Copy the following data line for line, keeping every character exactly as it stands.

"""

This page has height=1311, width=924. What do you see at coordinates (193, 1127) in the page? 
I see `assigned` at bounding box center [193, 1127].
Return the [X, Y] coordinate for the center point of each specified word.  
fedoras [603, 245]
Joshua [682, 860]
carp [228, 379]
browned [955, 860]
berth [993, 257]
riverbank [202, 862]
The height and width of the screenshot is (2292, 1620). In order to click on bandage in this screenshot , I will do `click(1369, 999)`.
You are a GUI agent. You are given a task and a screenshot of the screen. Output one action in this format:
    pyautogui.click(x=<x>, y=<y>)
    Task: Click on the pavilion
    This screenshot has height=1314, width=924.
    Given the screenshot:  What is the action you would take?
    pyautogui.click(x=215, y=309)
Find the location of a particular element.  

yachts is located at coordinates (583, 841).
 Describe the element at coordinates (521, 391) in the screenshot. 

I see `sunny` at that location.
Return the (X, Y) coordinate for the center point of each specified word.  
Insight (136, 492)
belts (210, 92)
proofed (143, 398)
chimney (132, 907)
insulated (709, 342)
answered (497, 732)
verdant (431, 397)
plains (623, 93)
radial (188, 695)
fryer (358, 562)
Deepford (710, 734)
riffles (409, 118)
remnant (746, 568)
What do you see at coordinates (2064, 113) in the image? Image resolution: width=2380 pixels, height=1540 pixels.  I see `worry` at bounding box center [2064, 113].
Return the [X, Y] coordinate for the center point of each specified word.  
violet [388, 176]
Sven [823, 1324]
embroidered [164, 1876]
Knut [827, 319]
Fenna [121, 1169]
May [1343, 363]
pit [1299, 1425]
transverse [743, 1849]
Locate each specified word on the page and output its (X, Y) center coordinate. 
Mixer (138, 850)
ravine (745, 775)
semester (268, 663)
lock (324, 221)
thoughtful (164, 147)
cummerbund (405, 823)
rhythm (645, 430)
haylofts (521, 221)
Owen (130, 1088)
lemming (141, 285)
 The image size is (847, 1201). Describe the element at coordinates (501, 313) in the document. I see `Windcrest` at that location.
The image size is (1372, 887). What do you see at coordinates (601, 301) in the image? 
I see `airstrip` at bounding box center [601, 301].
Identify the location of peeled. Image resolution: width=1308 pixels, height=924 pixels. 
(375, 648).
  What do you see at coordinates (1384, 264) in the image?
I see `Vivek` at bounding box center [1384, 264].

"""

Result for this task.
This page has height=1311, width=924. What do you see at coordinates (193, 1127) in the page? 
I see `assigned` at bounding box center [193, 1127].
Return the [X, Y] coordinate for the center point of each specified word.  
fedoras [603, 245]
Joshua [682, 860]
carp [228, 379]
browned [955, 860]
berth [993, 257]
riverbank [202, 862]
The height and width of the screenshot is (2292, 1620). In order to click on bandage in this screenshot , I will do `click(1369, 999)`.
You are a GUI agent. You are given a task and a screenshot of the screen. Output one action in this format:
    pyautogui.click(x=<x>, y=<y>)
    Task: Click on the pavilion
    This screenshot has height=1314, width=924.
    Given the screenshot:  What is the action you would take?
    pyautogui.click(x=215, y=309)
Find the location of a particular element.  

yachts is located at coordinates (583, 841).
 Describe the element at coordinates (521, 391) in the screenshot. 

I see `sunny` at that location.
Return the (X, Y) coordinate for the center point of each specified word.  
Insight (136, 492)
belts (210, 92)
proofed (143, 398)
chimney (132, 907)
insulated (709, 342)
answered (497, 732)
verdant (431, 397)
plains (623, 93)
radial (188, 695)
fryer (358, 562)
Deepford (710, 734)
riffles (409, 118)
remnant (746, 568)
What do you see at coordinates (2064, 113) in the image? Image resolution: width=2380 pixels, height=1540 pixels.  I see `worry` at bounding box center [2064, 113].
Return the [X, Y] coordinate for the center point of each specified word.  
violet [388, 176]
Sven [823, 1324]
embroidered [164, 1876]
Knut [827, 319]
Fenna [121, 1169]
May [1343, 363]
pit [1299, 1425]
transverse [743, 1849]
Locate each specified word on the page and output its (X, Y) center coordinate. 
Mixer (138, 850)
ravine (745, 775)
semester (268, 663)
lock (324, 221)
thoughtful (164, 147)
cummerbund (405, 823)
rhythm (645, 430)
haylofts (521, 221)
Owen (130, 1088)
lemming (141, 285)
 The image size is (847, 1201). Describe the element at coordinates (501, 313) in the document. I see `Windcrest` at that location.
The image size is (1372, 887). What do you see at coordinates (601, 301) in the image? 
I see `airstrip` at bounding box center [601, 301].
Identify the location of peeled. Image resolution: width=1308 pixels, height=924 pixels. 
(375, 648).
  What do you see at coordinates (1384, 264) in the image?
I see `Vivek` at bounding box center [1384, 264].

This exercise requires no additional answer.